■ The task
Among the entries below, copy only the span from the line containing "Someone put down the red_budusizik" through the line containing "Someone repainted the pink_geledirux". Do so exactly, and skip the pictures.

■ Input for this task

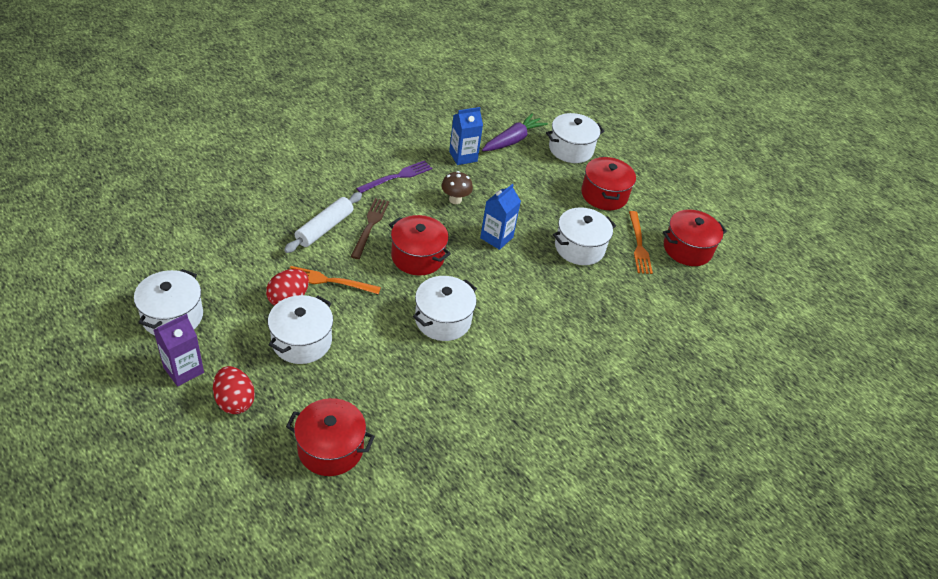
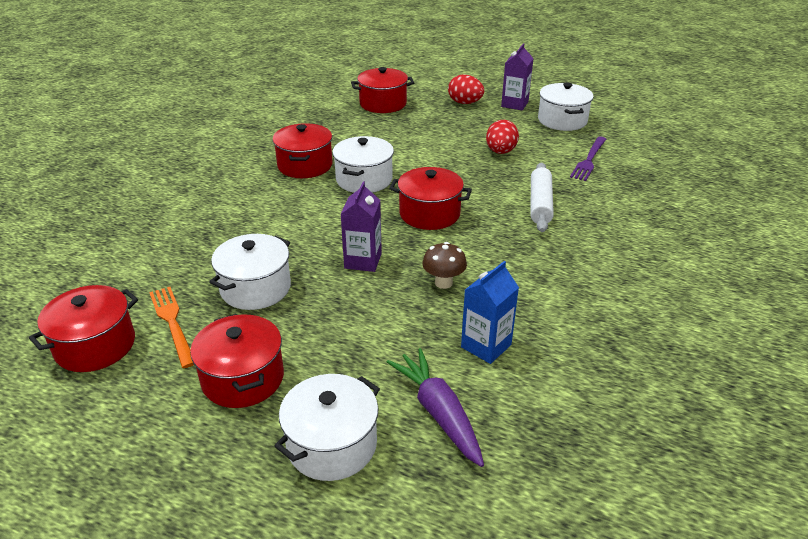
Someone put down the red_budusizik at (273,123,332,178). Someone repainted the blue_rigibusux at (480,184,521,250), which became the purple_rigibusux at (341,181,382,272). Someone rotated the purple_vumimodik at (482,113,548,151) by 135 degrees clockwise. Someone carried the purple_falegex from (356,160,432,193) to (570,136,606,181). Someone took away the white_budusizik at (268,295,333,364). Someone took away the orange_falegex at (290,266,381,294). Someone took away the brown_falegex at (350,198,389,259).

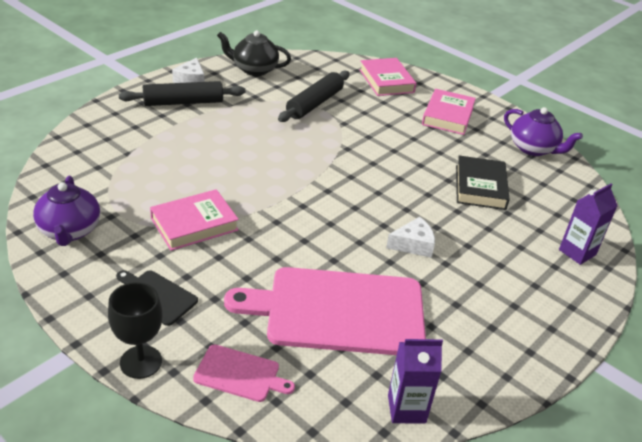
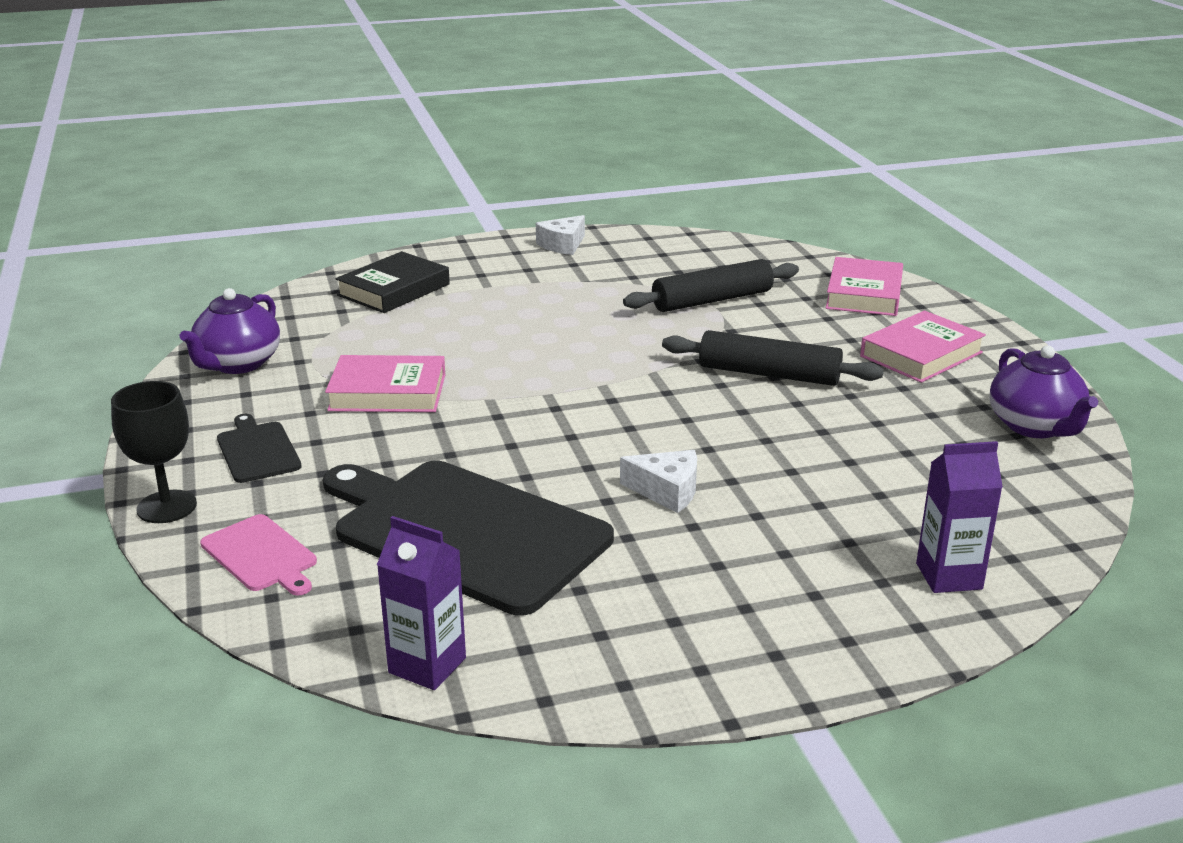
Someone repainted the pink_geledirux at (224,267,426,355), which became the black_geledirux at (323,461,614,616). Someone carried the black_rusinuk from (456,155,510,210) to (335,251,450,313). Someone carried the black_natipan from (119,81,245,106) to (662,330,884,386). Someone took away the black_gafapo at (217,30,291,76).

...

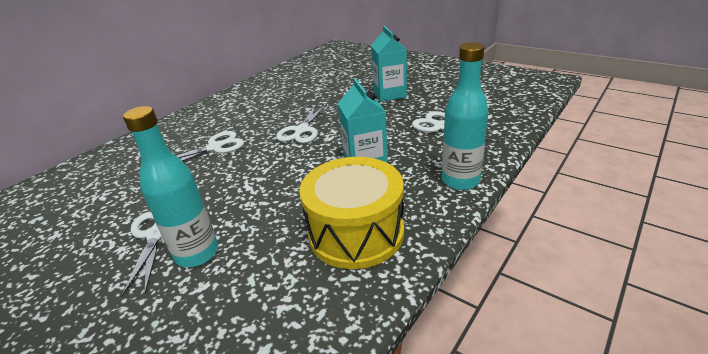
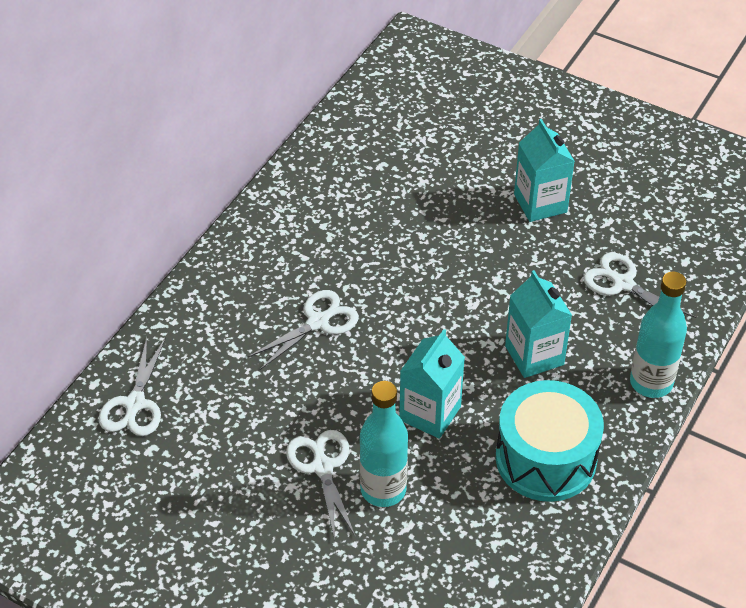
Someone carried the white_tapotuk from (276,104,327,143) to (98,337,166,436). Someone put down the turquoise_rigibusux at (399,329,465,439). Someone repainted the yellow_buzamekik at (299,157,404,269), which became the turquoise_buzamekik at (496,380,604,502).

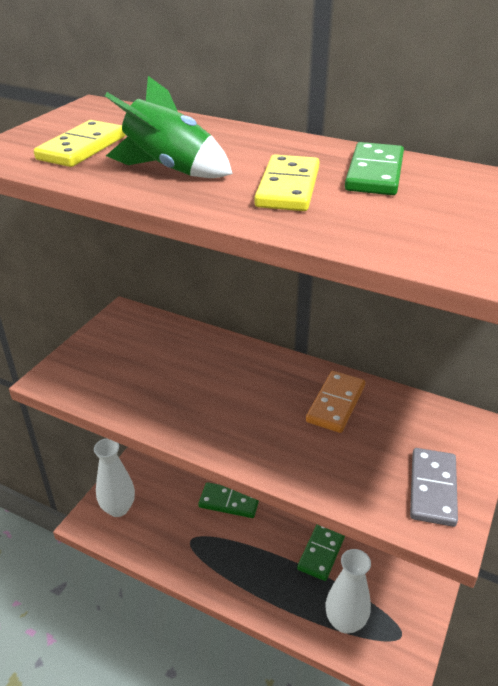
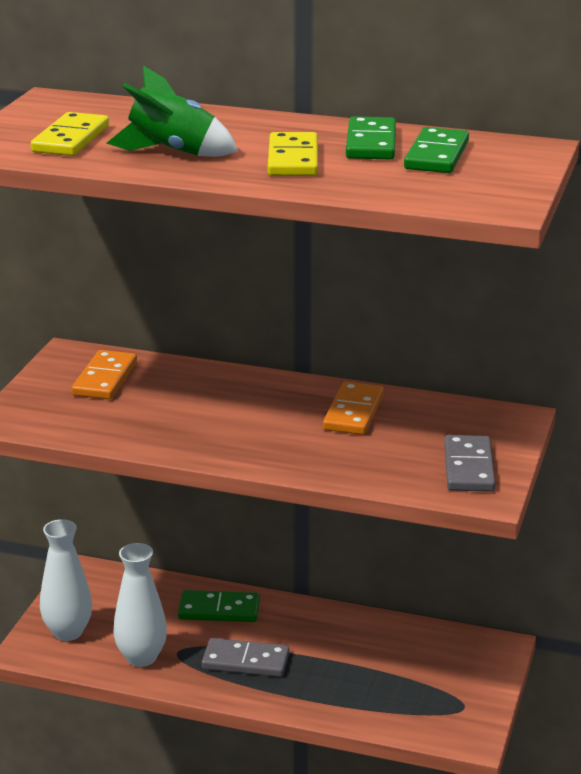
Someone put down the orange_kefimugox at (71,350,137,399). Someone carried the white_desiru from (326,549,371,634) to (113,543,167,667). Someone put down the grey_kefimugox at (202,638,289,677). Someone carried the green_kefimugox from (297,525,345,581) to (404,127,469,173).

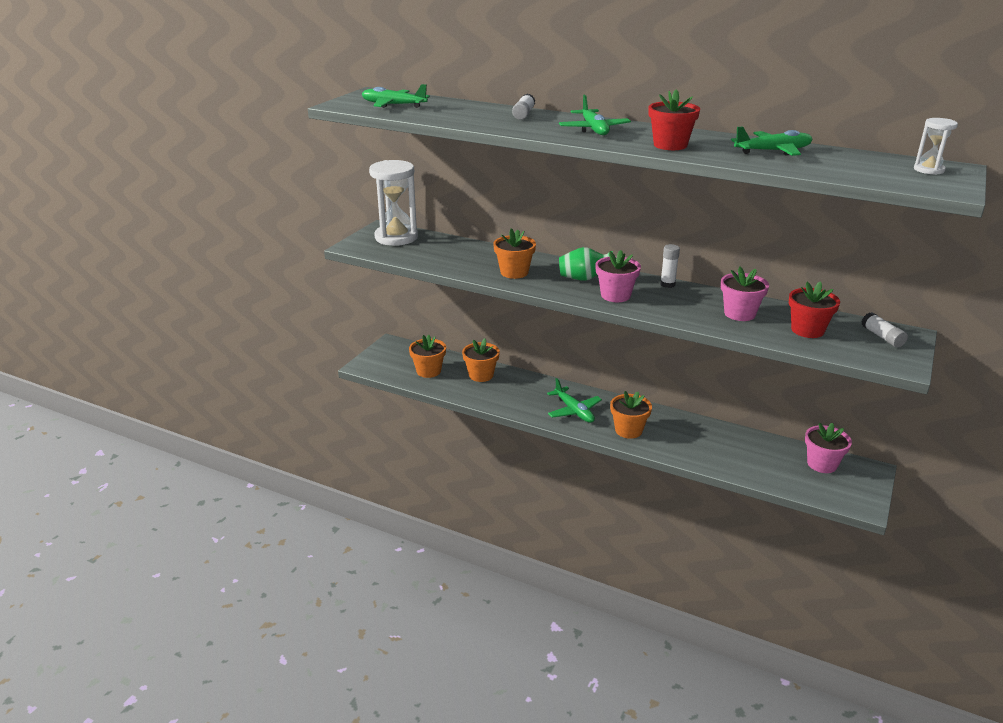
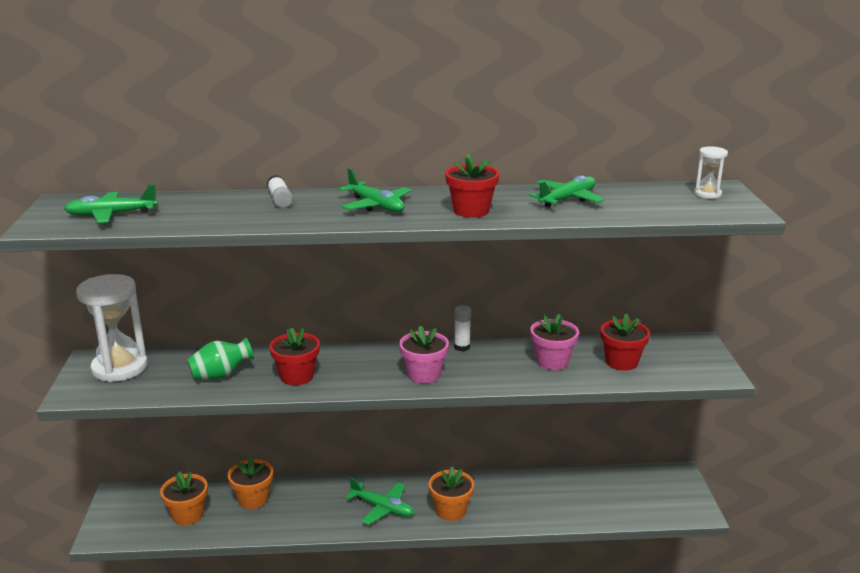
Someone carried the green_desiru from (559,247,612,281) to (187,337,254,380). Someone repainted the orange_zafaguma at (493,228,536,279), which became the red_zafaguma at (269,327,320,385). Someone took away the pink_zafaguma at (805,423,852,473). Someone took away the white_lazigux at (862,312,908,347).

■ Worked solution
Someone put down the red_budusizik at (273,123,332,178). Someone repainted the blue_rigibusux at (480,184,521,250), which became the purple_rigibusux at (341,181,382,272). Someone rotated the purple_vumimodik at (482,113,548,151) by 135 degrees clockwise. Someone carried the purple_falegex from (356,160,432,193) to (570,136,606,181). Someone took away the white_budusizik at (268,295,333,364). Someone took away the orange_falegex at (290,266,381,294). Someone took away the brown_falegex at (350,198,389,259).

Someone repainted the pink_geledirux at (224,267,426,355), which became the black_geledirux at (323,461,614,616). Someone carried the black_rusinuk from (456,155,510,210) to (335,251,450,313). Someone carried the black_natipan from (119,81,245,106) to (662,330,884,386). Someone took away the black_gafapo at (217,30,291,76).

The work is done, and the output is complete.